Work to complete. Include the line with "(326, 202) = (325, 134): white" and every line before it in the entries below, echoed exactly, but not the pictures.

Data extracts.
__________

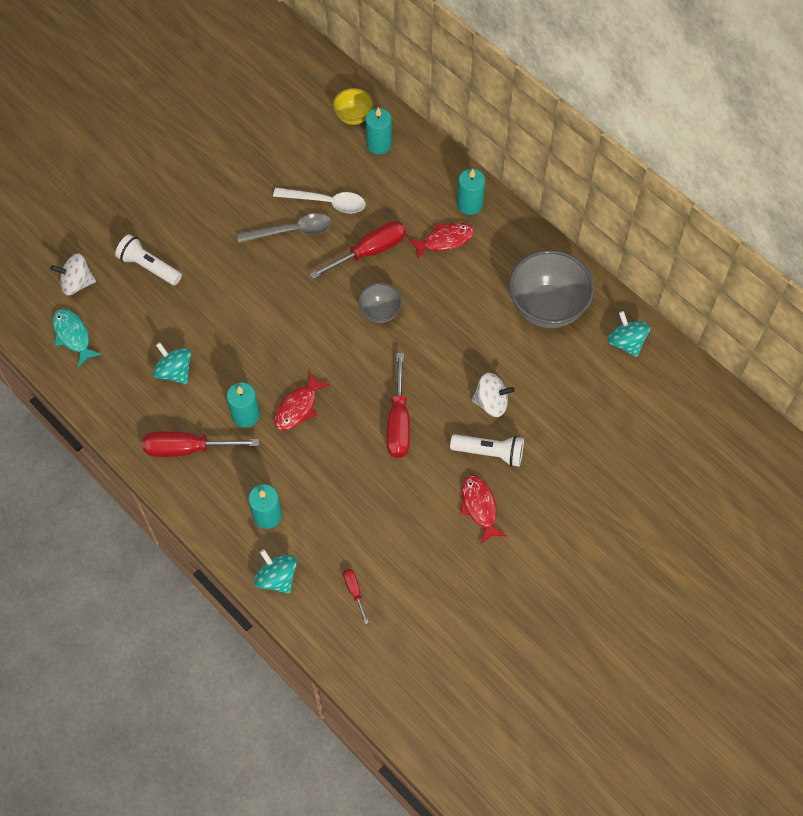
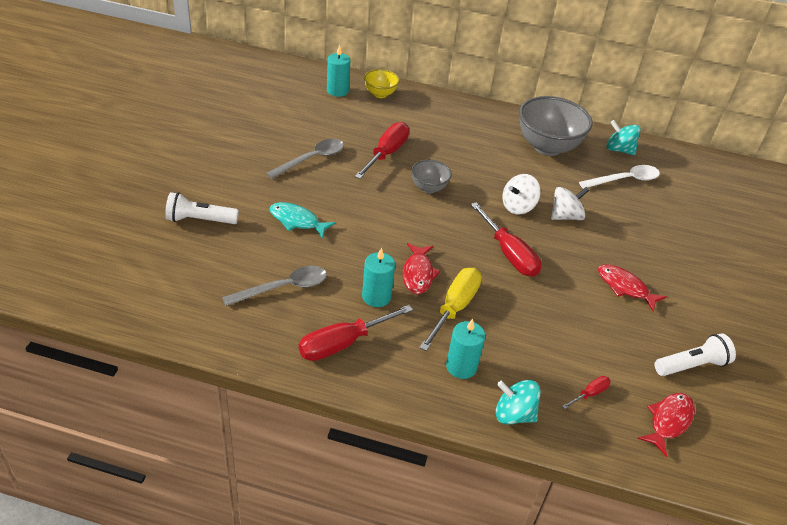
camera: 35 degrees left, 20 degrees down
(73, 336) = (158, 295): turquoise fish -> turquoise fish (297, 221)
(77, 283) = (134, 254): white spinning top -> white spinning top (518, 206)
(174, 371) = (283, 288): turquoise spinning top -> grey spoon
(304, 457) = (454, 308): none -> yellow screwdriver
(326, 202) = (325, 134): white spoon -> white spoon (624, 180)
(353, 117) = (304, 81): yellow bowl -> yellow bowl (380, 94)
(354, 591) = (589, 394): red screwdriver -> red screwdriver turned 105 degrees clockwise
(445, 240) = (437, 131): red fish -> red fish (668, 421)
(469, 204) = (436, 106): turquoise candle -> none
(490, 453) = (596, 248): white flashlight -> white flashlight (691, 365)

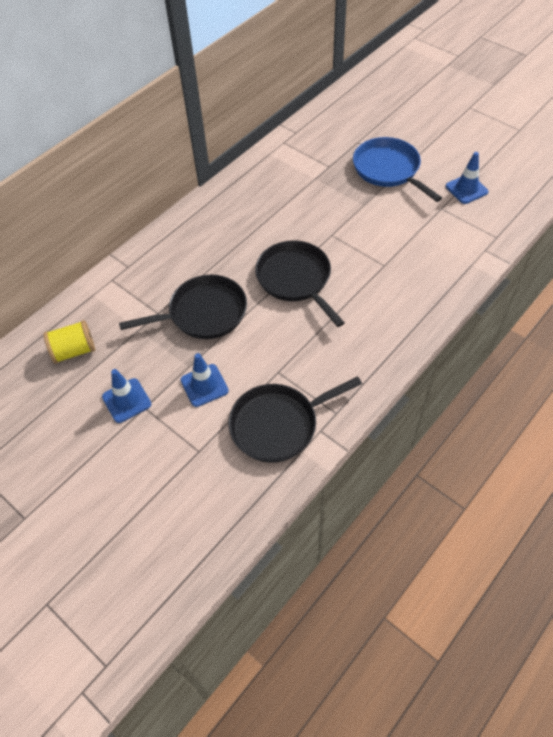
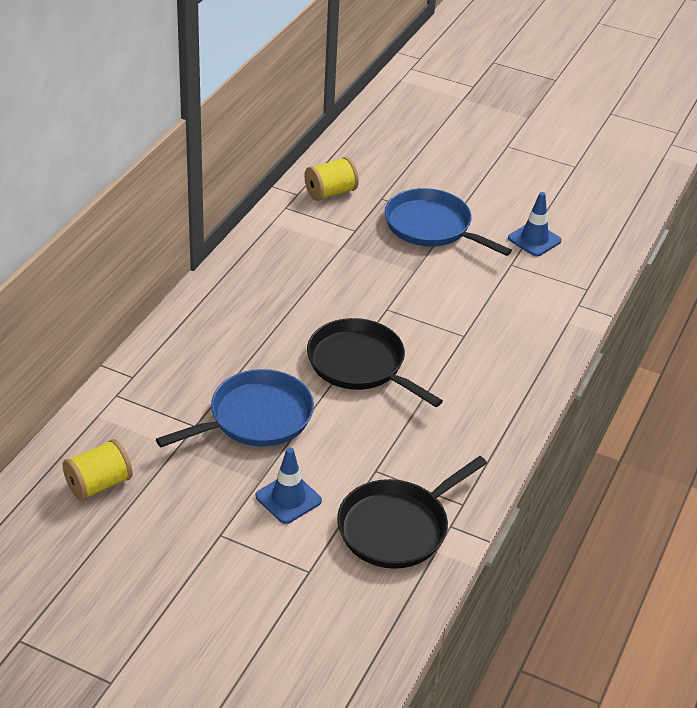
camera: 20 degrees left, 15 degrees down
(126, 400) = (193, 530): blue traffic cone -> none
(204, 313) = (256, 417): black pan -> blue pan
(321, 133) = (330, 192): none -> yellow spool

__________

Result.
camera: 35 degrees left, 20 degrees down
(73, 336) = (158, 295): turquoise fish -> turquoise fish (297, 221)
(77, 283) = (134, 254): white spinning top -> white spinning top (518, 206)
(174, 371) = (283, 288): turquoise spinning top -> grey spoon
(304, 457) = (454, 308): none -> yellow screwdriver
(326, 202) = (325, 134): white spoon -> white spoon (624, 180)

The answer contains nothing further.